§ Given exercise
Rewrite the records below with every "cardboard box" changed to "shipping carton" and everything else left as it is. Leave the pictures out of your answer.
---------- Data entries ----------
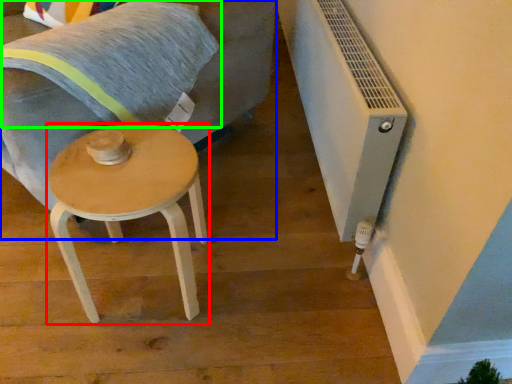
Question: Based on their relative distances, which object is farther from stool (highlighted by a red box)? Choose from swivel chair (highlighted by a blue box) and pillow (highlighted by a green box).

Choices:
 (A) swivel chair
 (B) pillow

Answer: (A)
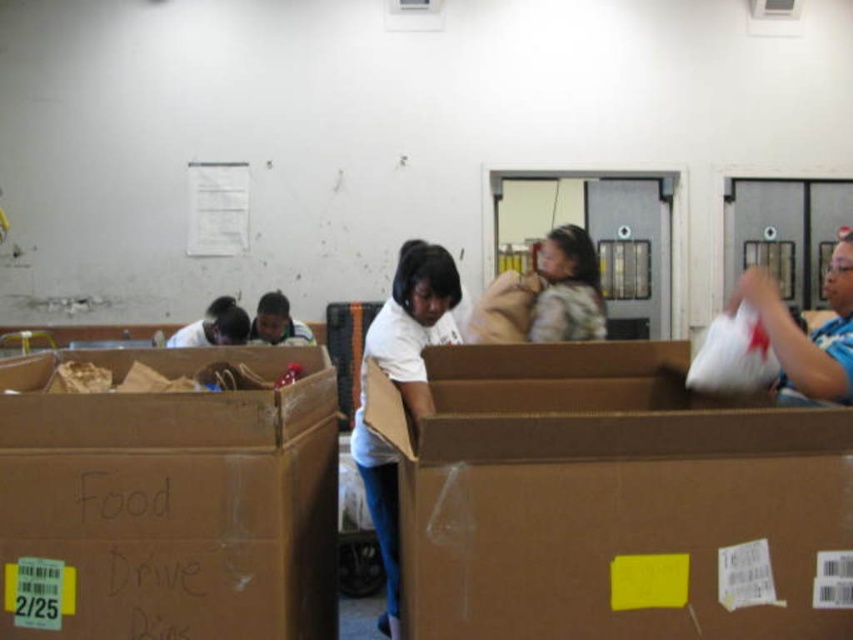
Question: Is the position of white matte shirt at center more distant than that of matte white shirt at center?

Choices:
 (A) no
 (B) yes

Answer: (A)

Question: Is brown cardboard box at center bigger than white matte shirt at center?

Choices:
 (A) yes
 (B) no

Answer: (A)

Question: Which point is closer to the camera?

Choices:
 (A) (369, 353)
 (B) (844, 524)

Answer: (B)

Question: Estimate the real-world distances between objects in this image. Which object is closer to the white matte shirt at center?

Choices:
 (A) brown cardboard box at center
 (B) matte white shirt at center

Answer: (A)

Question: Estimate the real-world distances between objects in this image. Which object is farther from the brown cardboard box at center?

Choices:
 (A) smooth black shirt at center
 (B) matte white shirt at center

Answer: (A)

Question: Does brown cardboard box at center appear over smooth black shirt at center?

Choices:
 (A) yes
 (B) no

Answer: (B)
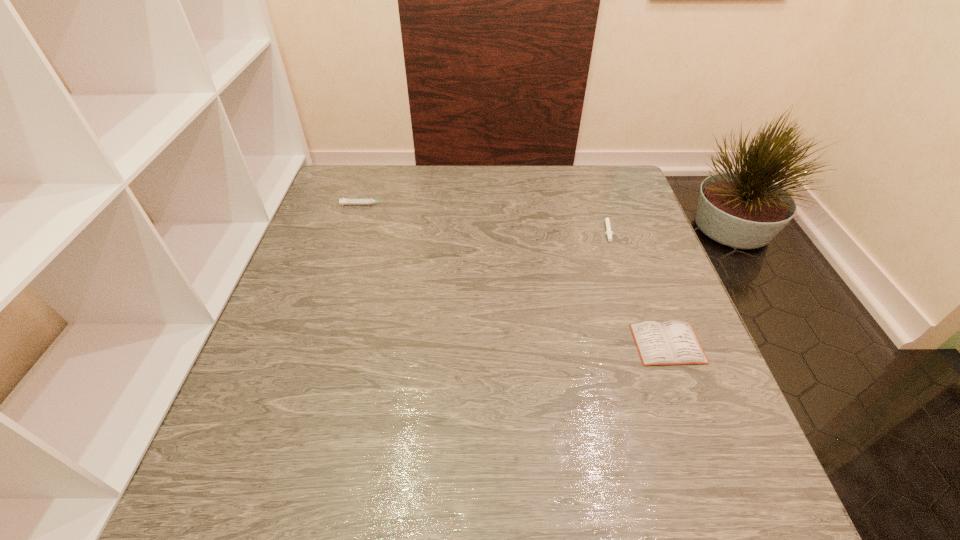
----------
§ Correct result
Question: Based on their relative distances, which object is farther from stool (highlighted by a red box)? Choose from swivel chair (highlighted by a blue box) and pillow (highlighted by a green box).

Choices:
 (A) swivel chair
 (B) pillow

Answer: (A)
Question: Is the position of white matte shirt at center more distant than that of matte white shirt at center?

Choices:
 (A) no
 (B) yes

Answer: (A)

Question: Is brown shipping carton at center bigger than white matte shirt at center?

Choices:
 (A) yes
 (B) no

Answer: (A)

Question: Which point is closer to the camera?

Choices:
 (A) (369, 353)
 (B) (844, 524)

Answer: (B)

Question: Estimate the real-world distances between objects in this image. Which object is closer to the white matte shirt at center?

Choices:
 (A) brown shipping carton at center
 (B) matte white shirt at center

Answer: (A)

Question: Estimate the real-world distances between objects in this image. Which object is farther from the brown shipping carton at center?

Choices:
 (A) smooth black shirt at center
 (B) matte white shirt at center

Answer: (A)

Question: Does brown shipping carton at center appear over smooth black shirt at center?

Choices:
 (A) yes
 (B) no

Answer: (B)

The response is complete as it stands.